Version difference data
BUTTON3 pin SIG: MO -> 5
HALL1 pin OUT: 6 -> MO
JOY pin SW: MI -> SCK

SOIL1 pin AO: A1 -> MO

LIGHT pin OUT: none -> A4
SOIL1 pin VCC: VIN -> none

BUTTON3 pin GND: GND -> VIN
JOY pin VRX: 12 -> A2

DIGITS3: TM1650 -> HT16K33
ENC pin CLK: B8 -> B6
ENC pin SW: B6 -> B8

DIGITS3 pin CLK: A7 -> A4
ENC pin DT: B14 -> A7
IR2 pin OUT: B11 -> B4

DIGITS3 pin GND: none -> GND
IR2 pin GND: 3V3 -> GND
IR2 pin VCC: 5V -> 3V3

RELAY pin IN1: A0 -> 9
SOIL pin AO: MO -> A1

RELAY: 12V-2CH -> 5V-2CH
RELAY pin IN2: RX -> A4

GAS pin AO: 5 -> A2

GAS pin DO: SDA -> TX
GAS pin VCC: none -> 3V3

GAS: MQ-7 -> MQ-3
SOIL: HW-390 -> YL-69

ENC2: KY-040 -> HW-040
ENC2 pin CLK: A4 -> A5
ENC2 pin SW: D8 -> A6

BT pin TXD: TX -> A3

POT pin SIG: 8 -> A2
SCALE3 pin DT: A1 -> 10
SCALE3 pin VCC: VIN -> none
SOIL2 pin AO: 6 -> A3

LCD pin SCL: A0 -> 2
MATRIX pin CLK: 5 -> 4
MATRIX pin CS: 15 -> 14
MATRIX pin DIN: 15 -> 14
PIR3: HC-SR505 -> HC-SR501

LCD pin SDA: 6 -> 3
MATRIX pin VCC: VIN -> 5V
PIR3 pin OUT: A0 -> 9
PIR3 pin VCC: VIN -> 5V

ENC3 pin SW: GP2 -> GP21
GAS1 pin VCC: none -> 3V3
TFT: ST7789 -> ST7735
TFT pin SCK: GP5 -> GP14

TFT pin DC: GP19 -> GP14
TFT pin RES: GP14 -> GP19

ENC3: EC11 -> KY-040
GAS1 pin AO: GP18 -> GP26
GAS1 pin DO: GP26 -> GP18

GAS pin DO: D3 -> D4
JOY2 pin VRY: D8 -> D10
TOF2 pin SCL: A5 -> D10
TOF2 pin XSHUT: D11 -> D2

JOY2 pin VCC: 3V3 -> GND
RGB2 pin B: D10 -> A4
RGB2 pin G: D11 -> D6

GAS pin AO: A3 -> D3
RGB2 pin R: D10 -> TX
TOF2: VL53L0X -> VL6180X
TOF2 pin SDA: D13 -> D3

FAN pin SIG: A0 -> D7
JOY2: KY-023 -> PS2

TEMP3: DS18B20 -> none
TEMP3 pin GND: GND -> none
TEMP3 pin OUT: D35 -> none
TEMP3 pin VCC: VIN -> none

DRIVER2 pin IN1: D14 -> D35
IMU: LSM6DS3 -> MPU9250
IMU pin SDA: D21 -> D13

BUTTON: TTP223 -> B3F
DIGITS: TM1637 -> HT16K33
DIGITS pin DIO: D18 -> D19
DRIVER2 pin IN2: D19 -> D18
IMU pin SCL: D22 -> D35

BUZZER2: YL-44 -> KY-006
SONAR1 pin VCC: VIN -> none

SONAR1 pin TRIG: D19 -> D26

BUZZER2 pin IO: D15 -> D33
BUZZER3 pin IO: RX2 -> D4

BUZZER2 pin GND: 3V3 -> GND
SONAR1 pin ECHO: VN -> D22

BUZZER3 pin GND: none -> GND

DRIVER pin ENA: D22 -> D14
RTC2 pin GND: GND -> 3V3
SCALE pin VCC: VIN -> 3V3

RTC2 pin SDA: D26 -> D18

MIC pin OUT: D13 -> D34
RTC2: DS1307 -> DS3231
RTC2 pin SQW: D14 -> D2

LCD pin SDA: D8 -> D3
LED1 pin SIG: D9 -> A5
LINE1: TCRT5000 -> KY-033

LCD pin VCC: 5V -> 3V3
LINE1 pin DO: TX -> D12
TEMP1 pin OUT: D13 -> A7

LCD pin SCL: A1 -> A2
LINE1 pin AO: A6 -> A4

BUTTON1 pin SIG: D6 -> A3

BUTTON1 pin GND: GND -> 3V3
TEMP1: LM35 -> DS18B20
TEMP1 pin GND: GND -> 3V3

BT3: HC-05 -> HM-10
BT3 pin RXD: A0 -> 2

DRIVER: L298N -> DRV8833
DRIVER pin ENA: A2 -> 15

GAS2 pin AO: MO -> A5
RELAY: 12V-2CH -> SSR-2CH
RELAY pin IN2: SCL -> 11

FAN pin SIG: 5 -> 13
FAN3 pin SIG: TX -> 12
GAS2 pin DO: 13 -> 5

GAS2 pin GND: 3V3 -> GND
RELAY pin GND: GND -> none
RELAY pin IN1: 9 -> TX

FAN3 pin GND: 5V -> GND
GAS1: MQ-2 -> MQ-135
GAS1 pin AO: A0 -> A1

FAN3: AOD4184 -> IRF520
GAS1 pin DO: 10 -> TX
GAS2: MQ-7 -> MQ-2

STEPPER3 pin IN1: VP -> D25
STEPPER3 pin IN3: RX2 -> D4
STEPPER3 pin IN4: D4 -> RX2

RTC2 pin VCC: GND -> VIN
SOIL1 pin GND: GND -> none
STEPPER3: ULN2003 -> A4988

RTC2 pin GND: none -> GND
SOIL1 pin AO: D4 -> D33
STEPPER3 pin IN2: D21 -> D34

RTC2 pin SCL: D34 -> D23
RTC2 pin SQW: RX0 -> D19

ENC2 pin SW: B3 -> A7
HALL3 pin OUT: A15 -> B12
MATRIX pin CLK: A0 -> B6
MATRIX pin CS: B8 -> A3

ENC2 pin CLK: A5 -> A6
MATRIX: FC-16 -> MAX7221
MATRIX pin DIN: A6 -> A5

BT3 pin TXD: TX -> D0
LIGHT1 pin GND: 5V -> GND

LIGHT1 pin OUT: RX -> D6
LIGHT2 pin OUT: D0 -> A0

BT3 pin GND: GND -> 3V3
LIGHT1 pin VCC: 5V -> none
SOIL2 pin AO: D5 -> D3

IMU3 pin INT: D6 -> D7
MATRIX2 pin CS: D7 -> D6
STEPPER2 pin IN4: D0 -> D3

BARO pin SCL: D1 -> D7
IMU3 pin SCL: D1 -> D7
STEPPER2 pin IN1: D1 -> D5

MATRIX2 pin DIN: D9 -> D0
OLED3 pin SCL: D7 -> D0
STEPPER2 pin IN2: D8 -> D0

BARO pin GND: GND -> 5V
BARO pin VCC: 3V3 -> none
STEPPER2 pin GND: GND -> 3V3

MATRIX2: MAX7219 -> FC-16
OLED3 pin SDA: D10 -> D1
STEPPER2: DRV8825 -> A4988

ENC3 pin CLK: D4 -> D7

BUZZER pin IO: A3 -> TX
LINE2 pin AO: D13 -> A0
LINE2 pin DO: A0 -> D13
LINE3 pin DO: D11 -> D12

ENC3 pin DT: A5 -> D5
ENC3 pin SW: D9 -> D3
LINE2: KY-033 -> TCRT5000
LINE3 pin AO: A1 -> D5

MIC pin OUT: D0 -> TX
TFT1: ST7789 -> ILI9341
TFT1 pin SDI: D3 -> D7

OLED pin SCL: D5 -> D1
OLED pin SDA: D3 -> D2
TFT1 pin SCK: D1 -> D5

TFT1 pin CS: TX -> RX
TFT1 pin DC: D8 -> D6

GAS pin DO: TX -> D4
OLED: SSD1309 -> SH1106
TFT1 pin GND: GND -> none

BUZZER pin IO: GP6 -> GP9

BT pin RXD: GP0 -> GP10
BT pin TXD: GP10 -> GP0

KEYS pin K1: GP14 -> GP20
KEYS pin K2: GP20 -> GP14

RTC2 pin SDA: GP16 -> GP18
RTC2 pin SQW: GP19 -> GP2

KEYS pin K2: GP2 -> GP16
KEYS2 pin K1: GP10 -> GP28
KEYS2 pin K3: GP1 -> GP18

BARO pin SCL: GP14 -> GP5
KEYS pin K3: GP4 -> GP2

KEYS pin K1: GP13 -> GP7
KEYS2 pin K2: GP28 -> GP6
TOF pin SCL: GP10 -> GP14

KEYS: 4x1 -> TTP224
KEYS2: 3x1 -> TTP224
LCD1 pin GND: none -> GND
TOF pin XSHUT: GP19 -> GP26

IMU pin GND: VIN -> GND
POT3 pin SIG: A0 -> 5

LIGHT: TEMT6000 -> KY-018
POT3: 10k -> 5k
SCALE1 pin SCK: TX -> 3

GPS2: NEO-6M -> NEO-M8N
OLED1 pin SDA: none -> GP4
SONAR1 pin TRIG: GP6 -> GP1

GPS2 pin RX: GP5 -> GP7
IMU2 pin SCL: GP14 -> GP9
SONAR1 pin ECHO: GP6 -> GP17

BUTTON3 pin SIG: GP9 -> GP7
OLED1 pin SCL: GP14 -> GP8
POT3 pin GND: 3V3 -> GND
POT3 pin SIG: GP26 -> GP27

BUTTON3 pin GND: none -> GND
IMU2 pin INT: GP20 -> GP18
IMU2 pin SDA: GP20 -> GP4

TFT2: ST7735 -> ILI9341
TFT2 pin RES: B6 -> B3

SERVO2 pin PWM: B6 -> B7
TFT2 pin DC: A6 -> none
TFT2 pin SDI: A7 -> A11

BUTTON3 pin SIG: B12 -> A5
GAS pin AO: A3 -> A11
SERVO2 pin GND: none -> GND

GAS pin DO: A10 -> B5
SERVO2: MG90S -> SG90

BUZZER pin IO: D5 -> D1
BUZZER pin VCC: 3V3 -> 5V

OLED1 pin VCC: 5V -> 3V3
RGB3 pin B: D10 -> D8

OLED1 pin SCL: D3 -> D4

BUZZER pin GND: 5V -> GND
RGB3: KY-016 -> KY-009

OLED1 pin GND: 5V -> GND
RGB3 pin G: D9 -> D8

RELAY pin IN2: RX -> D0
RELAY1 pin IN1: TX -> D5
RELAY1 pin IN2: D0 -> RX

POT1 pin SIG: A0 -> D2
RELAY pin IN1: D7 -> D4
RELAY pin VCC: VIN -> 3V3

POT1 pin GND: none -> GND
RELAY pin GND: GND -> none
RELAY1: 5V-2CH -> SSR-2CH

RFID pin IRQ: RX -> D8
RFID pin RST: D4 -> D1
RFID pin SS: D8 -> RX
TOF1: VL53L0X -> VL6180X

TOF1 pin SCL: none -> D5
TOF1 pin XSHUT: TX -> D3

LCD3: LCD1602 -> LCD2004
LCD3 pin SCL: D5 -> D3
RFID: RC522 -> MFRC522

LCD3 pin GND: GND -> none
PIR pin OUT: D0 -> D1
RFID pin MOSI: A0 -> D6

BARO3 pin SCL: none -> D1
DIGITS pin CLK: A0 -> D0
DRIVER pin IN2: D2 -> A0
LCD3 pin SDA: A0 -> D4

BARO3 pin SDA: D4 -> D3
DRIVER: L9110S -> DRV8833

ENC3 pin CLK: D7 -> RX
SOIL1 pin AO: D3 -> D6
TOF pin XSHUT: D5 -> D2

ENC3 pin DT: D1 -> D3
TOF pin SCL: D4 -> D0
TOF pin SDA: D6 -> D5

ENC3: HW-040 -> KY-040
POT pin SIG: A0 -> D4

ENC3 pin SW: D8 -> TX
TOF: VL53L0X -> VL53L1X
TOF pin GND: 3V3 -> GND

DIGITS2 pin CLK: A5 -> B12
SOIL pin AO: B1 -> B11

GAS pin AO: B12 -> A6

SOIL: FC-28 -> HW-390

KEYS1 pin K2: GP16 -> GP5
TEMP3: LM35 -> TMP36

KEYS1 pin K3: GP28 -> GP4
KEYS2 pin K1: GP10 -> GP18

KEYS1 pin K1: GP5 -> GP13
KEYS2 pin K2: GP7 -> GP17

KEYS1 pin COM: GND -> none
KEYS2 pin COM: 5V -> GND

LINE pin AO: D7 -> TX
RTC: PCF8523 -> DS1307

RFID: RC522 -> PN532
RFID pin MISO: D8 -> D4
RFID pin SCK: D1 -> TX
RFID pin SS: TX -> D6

Goal of the exercise
Set down precisely the lines above between the line holding "RGB3: KY-016 -> KY-009" and the line holding "RFID pin MISO: D8 -> D4", inclusive, and nothing beyond them.

Solution to this exercise
RGB3: KY-016 -> KY-009

OLED1 pin GND: 5V -> GND
RGB3 pin G: D9 -> D8

RELAY pin IN2: RX -> D0
RELAY1 pin IN1: TX -> D5
RELAY1 pin IN2: D0 -> RX

POT1 pin SIG: A0 -> D2
RELAY pin IN1: D7 -> D4
RELAY pin VCC: VIN -> 3V3

POT1 pin GND: none -> GND
RELAY pin GND: GND -> none
RELAY1: 5V-2CH -> SSR-2CH

RFID pin IRQ: RX -> D8
RFID pin RST: D4 -> D1
RFID pin SS: D8 -> RX
TOF1: VL53L0X -> VL6180X

TOF1 pin SCL: none -> D5
TOF1 pin XSHUT: TX -> D3

LCD3: LCD1602 -> LCD2004
LCD3 pin SCL: D5 -> D3
RFID: RC522 -> MFRC522

LCD3 pin GND: GND -> none
PIR pin OUT: D0 -> D1
RFID pin MOSI: A0 -> D6

BARO3 pin SCL: none -> D1
DIGITS pin CLK: A0 -> D0
DRIVER pin IN2: D2 -> A0
LCD3 pin SDA: A0 -> D4

BARO3 pin SDA: D4 -> D3
DRIVER: L9110S -> DRV8833

ENC3 pin CLK: D7 -> RX
SOIL1 pin AO: D3 -> D6
TOF pin XSHUT: D5 -> D2

ENC3 pin DT: D1 -> D3
TOF pin SCL: D4 -> D0
TOF pin SDA: D6 -> D5

ENC3: HW-040 -> KY-040
POT pin SIG: A0 -> D4

ENC3 pin SW: D8 -> TX
TOF: VL53L0X -> VL53L1X
TOF pin GND: 3V3 -> GND

DIGITS2 pin CLK: A5 -> B12
SOIL pin AO: B1 -> B11

GAS pin AO: B12 -> A6

SOIL: FC-28 -> HW-390

KEYS1 pin K2: GP16 -> GP5
TEMP3: LM35 -> TMP36

KEYS1 pin K3: GP28 -> GP4
KEYS2 pin K1: GP10 -> GP18

KEYS1 pin K1: GP5 -> GP13
KEYS2 pin K2: GP7 -> GP17

KEYS1 pin COM: GND -> none
KEYS2 pin COM: 5V -> GND

LINE pin AO: D7 -> TX
RTC: PCF8523 -> DS1307

RFID: RC522 -> PN532
RFID pin MISO: D8 -> D4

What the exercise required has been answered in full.